[Provided material Boundary: Start]

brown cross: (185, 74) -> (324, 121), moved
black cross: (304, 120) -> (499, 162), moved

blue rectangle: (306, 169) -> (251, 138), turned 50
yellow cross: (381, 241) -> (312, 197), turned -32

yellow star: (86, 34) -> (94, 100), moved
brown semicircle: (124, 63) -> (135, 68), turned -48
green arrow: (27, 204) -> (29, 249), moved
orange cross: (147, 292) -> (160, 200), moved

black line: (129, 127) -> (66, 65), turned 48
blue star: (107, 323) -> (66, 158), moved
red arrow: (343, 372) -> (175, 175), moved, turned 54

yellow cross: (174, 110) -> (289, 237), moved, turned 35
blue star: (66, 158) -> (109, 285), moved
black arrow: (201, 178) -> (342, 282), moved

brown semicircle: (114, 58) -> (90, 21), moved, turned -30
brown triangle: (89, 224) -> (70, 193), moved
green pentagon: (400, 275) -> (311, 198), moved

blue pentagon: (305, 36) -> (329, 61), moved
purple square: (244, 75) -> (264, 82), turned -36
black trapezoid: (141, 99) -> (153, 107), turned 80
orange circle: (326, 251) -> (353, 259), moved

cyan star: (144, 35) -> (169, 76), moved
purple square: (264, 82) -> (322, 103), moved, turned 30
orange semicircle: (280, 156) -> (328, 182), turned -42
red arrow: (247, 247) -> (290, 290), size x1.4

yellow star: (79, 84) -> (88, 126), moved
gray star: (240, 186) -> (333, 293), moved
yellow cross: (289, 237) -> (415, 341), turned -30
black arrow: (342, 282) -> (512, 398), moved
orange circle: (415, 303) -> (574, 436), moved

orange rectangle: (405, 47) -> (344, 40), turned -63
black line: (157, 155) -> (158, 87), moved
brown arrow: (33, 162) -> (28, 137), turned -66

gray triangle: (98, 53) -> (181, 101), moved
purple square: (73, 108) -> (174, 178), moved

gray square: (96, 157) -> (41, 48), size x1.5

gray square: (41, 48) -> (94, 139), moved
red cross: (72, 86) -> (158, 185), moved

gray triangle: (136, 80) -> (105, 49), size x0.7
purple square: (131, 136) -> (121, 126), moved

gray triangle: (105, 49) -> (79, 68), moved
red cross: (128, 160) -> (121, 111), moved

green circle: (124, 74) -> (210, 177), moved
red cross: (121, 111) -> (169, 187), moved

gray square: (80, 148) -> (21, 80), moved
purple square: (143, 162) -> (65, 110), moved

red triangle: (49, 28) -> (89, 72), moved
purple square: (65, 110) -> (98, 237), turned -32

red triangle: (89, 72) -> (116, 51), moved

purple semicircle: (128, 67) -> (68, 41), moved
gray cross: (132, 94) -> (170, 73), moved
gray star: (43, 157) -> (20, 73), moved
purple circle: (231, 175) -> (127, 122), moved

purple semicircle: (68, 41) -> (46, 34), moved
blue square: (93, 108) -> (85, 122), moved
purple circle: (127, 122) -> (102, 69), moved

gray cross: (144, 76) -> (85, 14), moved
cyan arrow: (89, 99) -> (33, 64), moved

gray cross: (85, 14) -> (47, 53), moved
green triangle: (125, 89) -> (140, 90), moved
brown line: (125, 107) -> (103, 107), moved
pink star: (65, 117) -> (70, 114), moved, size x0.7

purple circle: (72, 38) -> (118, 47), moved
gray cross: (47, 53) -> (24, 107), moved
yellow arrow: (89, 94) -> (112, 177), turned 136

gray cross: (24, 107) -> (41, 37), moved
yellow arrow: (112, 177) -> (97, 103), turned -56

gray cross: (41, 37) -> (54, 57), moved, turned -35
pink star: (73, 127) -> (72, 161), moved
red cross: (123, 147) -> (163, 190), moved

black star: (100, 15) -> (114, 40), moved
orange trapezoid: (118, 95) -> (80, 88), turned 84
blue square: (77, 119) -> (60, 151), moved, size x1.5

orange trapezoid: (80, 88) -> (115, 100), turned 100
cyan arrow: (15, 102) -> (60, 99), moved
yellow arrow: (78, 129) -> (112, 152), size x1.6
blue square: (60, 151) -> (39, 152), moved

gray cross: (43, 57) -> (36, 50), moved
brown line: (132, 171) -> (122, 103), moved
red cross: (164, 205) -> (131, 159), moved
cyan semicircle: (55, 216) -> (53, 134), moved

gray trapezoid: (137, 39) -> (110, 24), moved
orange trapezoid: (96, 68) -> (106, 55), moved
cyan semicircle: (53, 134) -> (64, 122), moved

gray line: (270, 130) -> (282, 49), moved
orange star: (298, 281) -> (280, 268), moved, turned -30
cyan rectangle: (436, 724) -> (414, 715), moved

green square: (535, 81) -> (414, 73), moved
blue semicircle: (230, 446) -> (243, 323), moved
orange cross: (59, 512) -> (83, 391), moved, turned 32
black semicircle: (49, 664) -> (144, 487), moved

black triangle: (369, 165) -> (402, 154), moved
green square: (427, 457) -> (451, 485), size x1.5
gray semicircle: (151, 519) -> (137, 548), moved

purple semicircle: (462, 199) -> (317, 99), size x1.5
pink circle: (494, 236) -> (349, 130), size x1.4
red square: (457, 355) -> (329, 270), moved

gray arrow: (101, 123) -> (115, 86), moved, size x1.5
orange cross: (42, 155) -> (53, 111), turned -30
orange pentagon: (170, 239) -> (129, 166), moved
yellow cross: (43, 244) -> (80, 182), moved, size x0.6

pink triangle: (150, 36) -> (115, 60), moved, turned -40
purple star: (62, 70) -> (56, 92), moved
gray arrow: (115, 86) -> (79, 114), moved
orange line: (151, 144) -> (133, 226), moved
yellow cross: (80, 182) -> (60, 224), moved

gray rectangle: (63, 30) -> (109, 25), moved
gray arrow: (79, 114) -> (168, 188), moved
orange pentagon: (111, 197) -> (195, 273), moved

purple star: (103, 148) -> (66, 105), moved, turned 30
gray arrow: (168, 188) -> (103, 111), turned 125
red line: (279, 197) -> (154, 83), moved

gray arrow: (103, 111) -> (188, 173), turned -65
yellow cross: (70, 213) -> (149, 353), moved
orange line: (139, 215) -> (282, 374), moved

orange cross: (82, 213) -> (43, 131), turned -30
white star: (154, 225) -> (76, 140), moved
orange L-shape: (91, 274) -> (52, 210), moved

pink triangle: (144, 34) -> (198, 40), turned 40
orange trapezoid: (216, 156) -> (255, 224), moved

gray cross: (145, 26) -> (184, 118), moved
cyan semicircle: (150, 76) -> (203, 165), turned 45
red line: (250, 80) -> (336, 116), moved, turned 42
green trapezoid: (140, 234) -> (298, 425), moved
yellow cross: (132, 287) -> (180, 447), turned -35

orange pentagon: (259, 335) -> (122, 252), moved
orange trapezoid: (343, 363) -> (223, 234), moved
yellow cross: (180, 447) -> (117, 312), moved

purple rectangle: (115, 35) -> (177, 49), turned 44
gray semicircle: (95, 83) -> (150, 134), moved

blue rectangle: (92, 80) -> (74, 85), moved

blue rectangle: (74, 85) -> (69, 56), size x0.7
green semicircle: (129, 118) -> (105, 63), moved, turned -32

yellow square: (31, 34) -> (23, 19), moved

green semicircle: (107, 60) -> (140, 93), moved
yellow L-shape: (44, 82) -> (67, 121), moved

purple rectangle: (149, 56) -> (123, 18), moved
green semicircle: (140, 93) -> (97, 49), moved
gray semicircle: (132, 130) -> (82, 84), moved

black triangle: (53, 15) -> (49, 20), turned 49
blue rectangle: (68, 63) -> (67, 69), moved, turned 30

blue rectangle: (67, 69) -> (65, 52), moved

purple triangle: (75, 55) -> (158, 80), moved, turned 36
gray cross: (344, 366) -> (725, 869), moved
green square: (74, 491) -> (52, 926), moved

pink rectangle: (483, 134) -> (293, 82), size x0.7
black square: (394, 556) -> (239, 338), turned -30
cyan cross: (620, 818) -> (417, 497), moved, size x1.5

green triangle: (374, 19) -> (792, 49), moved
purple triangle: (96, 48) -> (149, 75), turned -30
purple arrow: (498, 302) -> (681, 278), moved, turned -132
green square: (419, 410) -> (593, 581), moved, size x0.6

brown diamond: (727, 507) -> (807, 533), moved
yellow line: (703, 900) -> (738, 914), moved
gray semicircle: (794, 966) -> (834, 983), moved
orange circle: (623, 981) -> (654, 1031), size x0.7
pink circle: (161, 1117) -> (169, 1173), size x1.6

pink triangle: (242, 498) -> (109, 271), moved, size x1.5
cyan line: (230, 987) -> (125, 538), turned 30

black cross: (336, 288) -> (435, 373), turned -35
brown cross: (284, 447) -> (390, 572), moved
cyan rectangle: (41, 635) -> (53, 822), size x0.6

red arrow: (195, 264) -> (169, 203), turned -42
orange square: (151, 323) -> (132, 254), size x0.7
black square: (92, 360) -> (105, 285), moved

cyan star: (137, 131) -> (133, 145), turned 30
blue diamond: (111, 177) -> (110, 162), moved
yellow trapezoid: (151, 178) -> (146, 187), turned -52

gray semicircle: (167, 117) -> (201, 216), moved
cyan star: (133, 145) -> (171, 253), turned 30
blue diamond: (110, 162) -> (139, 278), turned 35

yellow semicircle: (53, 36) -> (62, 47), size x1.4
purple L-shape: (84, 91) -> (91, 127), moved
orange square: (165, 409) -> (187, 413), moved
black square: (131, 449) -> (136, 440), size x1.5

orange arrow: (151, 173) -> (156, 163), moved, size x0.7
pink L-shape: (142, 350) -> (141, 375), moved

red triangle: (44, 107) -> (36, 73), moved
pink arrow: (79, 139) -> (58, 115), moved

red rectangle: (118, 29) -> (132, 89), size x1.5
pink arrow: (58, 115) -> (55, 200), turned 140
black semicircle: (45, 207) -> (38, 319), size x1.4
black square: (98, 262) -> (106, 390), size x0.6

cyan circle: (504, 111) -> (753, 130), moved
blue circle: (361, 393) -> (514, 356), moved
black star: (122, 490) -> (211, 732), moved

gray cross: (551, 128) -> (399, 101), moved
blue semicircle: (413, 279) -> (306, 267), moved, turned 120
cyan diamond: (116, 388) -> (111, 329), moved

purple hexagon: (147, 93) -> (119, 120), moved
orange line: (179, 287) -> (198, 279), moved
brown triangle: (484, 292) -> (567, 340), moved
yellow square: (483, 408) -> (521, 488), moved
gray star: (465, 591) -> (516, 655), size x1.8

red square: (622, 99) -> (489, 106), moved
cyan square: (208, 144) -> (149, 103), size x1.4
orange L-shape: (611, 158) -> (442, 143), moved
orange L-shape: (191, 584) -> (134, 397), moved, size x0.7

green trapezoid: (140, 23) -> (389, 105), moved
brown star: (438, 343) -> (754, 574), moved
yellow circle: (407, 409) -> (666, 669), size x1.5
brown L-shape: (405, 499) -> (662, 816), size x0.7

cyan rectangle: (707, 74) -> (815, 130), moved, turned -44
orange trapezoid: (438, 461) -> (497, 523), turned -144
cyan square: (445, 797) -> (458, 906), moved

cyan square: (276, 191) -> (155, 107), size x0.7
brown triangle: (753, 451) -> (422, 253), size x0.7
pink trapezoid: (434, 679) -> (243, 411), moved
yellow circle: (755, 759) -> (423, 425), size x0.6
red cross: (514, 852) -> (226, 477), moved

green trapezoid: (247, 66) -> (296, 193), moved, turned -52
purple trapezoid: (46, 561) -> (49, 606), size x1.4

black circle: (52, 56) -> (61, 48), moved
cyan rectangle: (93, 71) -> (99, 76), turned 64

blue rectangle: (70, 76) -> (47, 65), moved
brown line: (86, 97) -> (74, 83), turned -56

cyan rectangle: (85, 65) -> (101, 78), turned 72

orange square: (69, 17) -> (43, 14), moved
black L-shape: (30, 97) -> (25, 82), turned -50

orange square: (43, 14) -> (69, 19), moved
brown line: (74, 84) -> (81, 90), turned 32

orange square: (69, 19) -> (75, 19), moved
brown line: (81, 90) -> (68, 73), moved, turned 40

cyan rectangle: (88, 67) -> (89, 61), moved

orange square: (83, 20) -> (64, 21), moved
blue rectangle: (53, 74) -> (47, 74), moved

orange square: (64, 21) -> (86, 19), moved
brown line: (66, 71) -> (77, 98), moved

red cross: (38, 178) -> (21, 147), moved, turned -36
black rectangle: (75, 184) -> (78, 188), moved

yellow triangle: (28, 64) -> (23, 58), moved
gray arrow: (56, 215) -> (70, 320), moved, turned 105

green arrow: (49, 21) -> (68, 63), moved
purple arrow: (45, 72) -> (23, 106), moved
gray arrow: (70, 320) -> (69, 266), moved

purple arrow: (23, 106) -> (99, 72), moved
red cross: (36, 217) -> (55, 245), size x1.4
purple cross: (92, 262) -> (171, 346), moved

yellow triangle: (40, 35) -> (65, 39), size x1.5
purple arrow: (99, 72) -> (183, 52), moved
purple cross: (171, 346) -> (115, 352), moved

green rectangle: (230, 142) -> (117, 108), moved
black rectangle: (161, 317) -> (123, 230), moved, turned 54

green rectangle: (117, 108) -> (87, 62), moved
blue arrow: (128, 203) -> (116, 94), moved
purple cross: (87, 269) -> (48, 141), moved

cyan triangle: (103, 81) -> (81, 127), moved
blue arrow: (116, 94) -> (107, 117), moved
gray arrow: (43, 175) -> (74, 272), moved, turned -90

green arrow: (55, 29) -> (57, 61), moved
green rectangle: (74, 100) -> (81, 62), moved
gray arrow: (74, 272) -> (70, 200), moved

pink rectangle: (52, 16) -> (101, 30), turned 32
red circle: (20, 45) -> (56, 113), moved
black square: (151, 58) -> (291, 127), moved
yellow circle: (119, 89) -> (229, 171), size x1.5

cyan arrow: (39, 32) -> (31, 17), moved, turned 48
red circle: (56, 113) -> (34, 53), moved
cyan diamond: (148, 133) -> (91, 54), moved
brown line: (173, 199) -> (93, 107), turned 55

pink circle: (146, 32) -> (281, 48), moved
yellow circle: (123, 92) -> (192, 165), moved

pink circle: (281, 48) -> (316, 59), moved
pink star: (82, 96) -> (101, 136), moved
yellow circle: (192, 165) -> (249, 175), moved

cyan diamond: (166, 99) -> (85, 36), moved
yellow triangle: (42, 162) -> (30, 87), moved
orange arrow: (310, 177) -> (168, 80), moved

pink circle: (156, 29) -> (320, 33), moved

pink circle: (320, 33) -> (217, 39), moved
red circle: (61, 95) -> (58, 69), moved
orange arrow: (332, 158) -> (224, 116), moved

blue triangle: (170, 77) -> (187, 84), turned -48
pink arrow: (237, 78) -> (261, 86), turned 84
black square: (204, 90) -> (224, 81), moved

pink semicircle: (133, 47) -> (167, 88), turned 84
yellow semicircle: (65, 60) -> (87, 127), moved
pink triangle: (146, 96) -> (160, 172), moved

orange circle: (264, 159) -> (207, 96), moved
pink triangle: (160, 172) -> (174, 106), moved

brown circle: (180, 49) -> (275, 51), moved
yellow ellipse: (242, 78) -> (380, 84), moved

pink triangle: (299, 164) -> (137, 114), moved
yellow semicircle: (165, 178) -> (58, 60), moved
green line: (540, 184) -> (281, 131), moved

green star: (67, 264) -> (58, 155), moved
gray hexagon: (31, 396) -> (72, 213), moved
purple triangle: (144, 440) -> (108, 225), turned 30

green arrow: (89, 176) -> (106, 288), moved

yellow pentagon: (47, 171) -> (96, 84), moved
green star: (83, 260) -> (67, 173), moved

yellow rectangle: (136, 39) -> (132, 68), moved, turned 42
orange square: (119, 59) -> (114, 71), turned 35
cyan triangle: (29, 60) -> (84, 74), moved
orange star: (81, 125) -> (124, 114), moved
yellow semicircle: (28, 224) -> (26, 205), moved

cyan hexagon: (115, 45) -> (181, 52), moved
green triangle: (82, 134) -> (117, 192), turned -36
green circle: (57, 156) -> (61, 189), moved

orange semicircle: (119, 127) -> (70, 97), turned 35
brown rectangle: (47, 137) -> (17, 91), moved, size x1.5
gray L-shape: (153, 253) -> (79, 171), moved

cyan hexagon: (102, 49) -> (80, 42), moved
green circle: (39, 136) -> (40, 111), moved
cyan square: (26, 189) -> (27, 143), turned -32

[Provided material Boundary: End]

Using the records above, set down exactly the lines from the one with "orange cross: (42, 155)" through the one with "gray arrow: (79, 114) -> (168, 188), moved", inclusive, and nothing more.

> [Answer section]:
orange cross: (42, 155) -> (53, 111), turned -30
orange pentagon: (170, 239) -> (129, 166), moved
yellow cross: (43, 244) -> (80, 182), moved, size x0.6

pink triangle: (150, 36) -> (115, 60), moved, turned -40
purple star: (62, 70) -> (56, 92), moved
gray arrow: (115, 86) -> (79, 114), moved
orange line: (151, 144) -> (133, 226), moved
yellow cross: (80, 182) -> (60, 224), moved

gray rectangle: (63, 30) -> (109, 25), moved
gray arrow: (79, 114) -> (168, 188), moved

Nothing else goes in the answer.